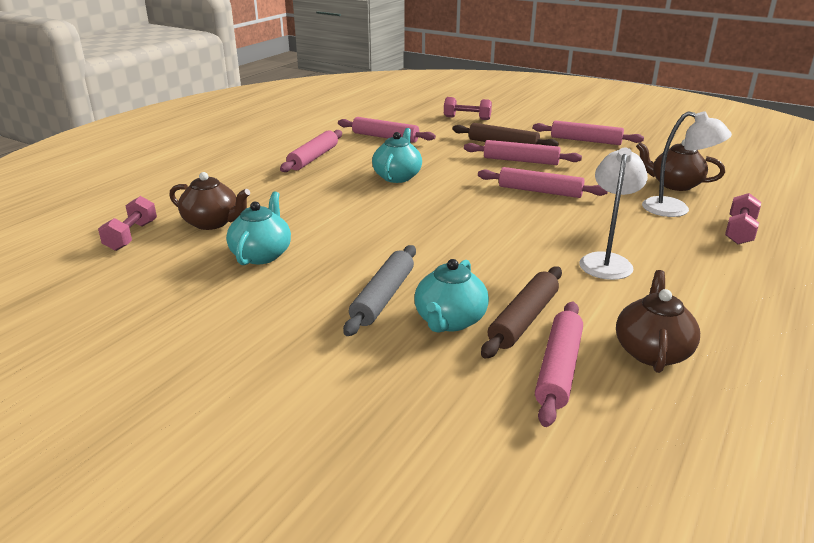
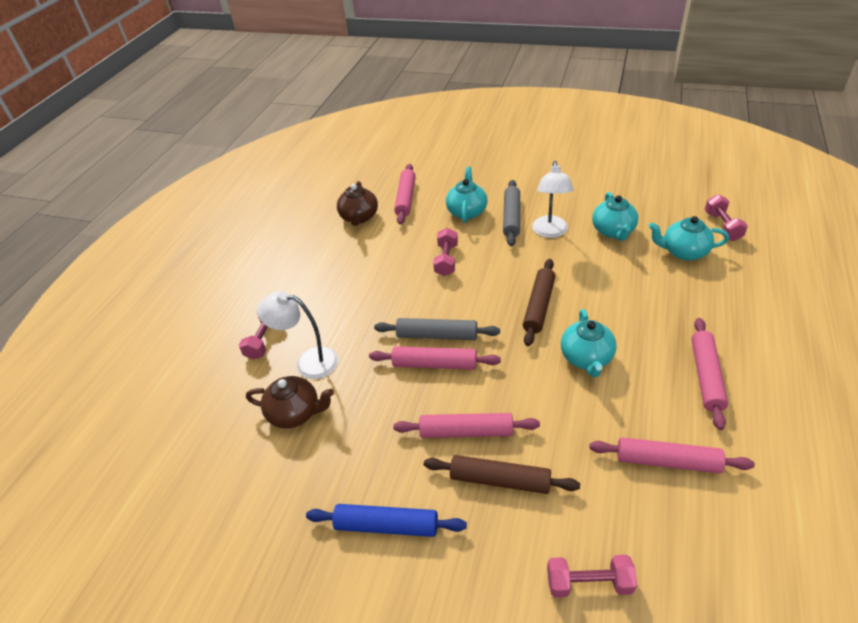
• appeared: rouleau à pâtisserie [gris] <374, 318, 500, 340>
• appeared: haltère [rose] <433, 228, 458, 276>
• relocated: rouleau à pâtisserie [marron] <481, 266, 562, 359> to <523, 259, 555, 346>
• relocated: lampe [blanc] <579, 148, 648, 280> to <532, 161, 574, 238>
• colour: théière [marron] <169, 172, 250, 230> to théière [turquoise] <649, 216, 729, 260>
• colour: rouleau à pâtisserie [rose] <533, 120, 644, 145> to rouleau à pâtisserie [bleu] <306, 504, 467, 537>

#### TASK GOAL:
Copy out exactly the lines that run from the one holding "216, 729, 260>" through the end of the data above.

#### ANSWER FOR THIS EXERCISE:
• colour: théière [marron] <169, 172, 250, 230> to théière [turquoise] <649, 216, 729, 260>
• colour: rouleau à pâtisserie [rose] <533, 120, 644, 145> to rouleau à pâtisserie [bleu] <306, 504, 467, 537>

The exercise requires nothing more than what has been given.